▶ Version comparison data
§ §

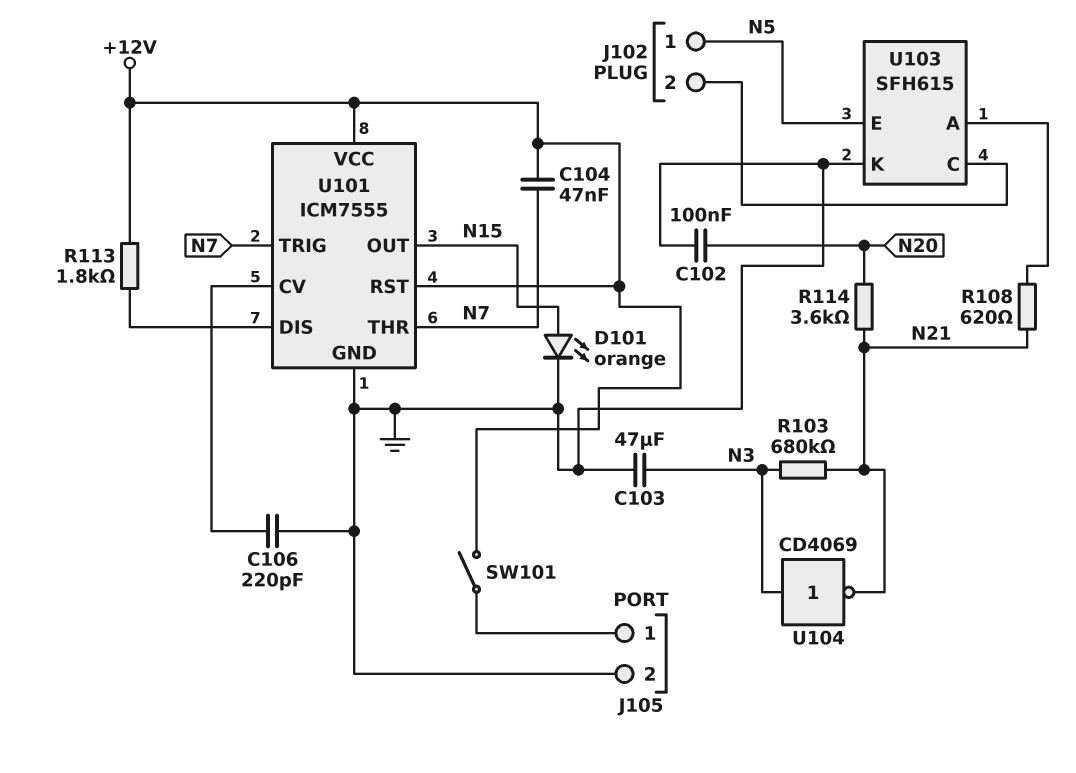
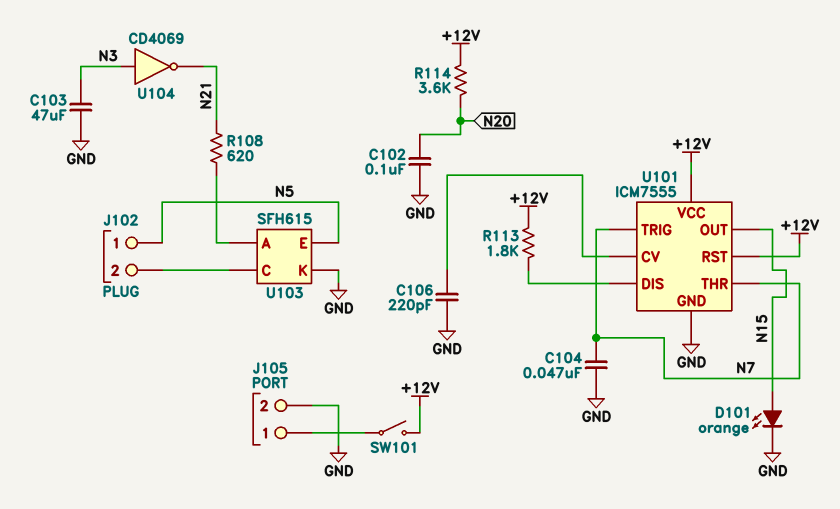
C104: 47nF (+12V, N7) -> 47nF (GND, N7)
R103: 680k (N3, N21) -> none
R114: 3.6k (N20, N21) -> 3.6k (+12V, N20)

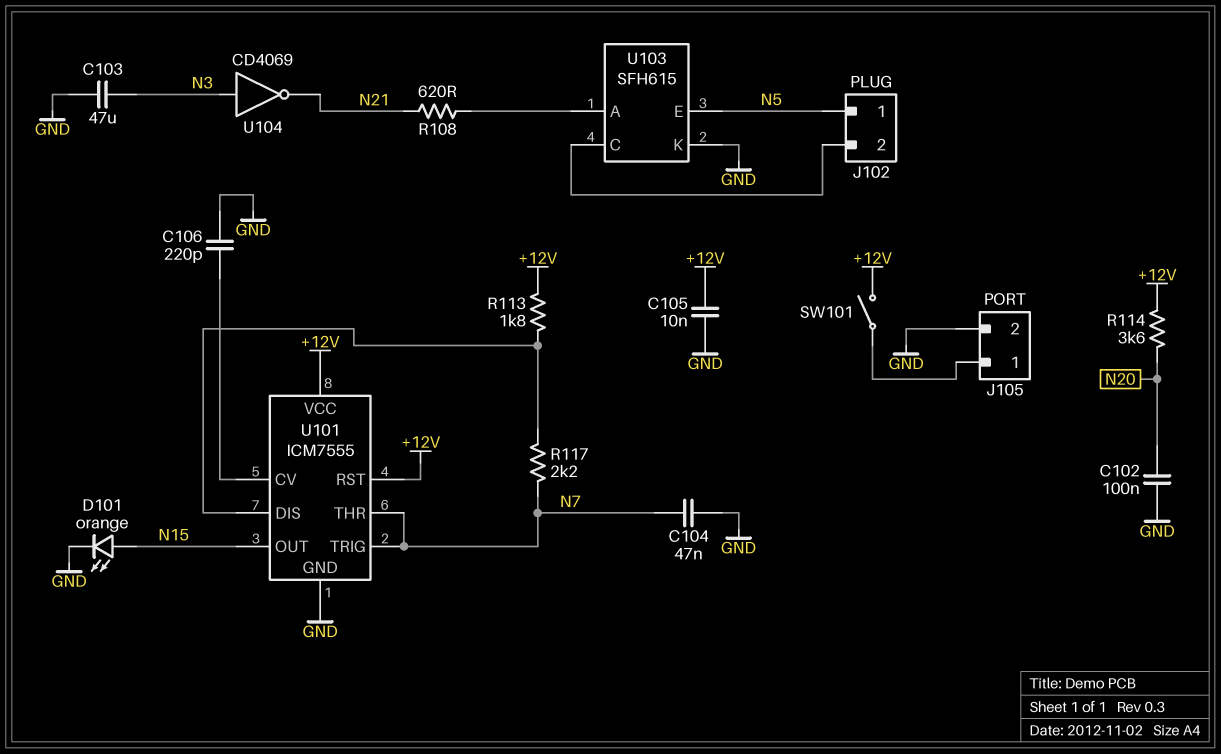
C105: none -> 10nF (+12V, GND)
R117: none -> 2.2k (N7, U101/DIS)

§ §

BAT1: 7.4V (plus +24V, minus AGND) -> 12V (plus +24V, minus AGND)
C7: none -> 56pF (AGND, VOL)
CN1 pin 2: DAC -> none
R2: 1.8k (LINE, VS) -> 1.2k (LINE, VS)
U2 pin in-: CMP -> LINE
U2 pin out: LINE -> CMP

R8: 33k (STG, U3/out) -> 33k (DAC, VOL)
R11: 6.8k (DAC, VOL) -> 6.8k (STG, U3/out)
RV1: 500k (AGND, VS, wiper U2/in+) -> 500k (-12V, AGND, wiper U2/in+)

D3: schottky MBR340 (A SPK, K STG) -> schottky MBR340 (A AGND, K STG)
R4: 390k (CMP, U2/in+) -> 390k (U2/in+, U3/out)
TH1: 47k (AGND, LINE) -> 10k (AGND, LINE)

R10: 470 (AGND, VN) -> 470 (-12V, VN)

§ §

▶ WORK INSTRUCTIONS
Would you transcribe the lines above exactly, going from the line bearing "C104: 47nF (+12V, N7) -> 47nF (GND, N7)" through the line bearing "R117: none -> 2.2k (N7, U101/DIS)", and drop the pictures from the copy?

▶ ANSWER FOR THE TASK
C104: 47nF (+12V, N7) -> 47nF (GND, N7)
R103: 680k (N3, N21) -> none
R114: 3.6k (N20, N21) -> 3.6k (+12V, N20)

C105: none -> 10nF (+12V, GND)
R117: none -> 2.2k (N7, U101/DIS)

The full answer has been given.